##### Data excerpts #####
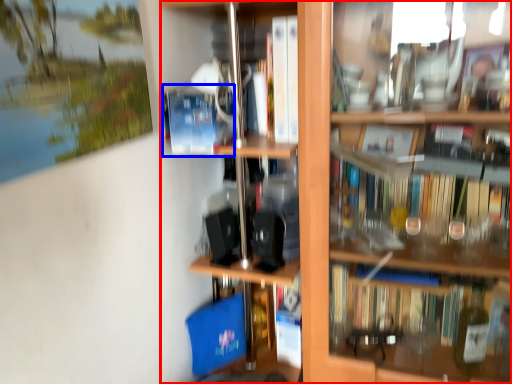
Question: Among these objects, which one is nearest to the camera, shelf (highlighted by a red box) or paperback book (highlighted by a blue box)?

Choices:
 (A) shelf
 (B) paperback book

Answer: (A)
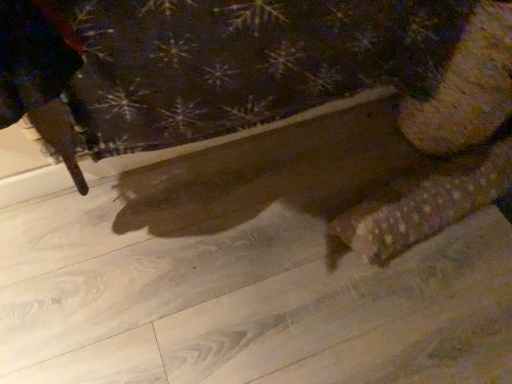
What do you see at coordinates (243, 62) in the screenshot? The height and width of the screenshot is (384, 512). I see `velvety brown blanket at upper center` at bounding box center [243, 62].

What are the coordinates of `velvety brown blanket at upper center` in the screenshot? It's located at (243, 62).

At what (x,y) coordinates should I click in order to perform the action: click on velvety brown blanket at upper center. Please return your answer as a coordinate pair (x, y). Looking at the image, I should click on coord(243,62).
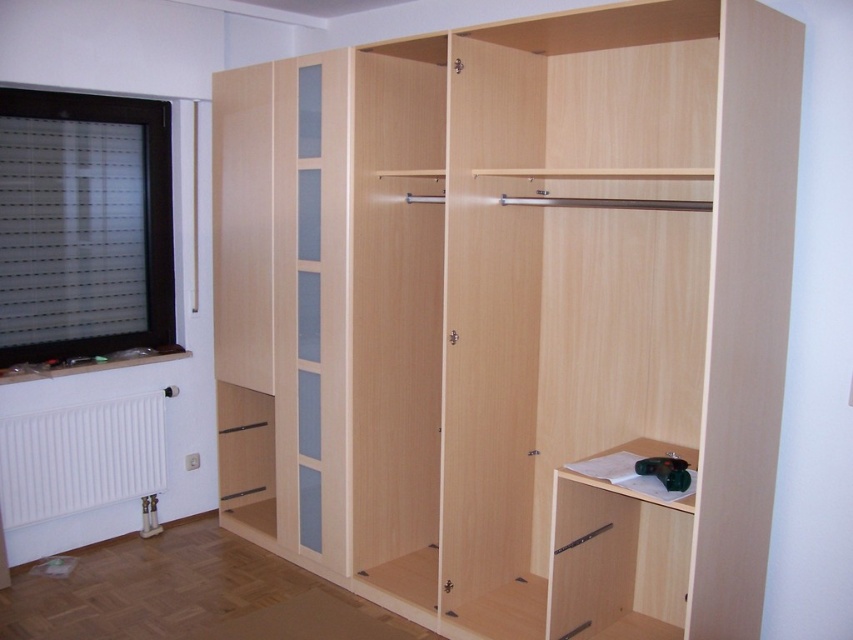
Between light wood closet at center and white matte radiator at lower left, which one has more height?

light wood closet at center

Which of these two, light wood closet at center or white matte radiator at lower left, stands shorter?

Standing shorter between the two is white matte radiator at lower left.

Is point (459, 580) positioned in front of point (120, 404)?

Yes, it is in front of point (120, 404).

Locate an element on the screen. The width and height of the screenshot is (853, 640). light wood closet at center is located at coordinates (525, 300).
#####
**Assignment**
Pull out each line of the entries above that contains the word "radiator", and copy those lines in their original order.

**Task output**
Between light wood closet at center and white matte radiator at lower left, which one has more height?
Which of these two, light wood closet at center or white matte radiator at lower left, stands shorter?
Standing shorter between the two is white matte radiator at lower left.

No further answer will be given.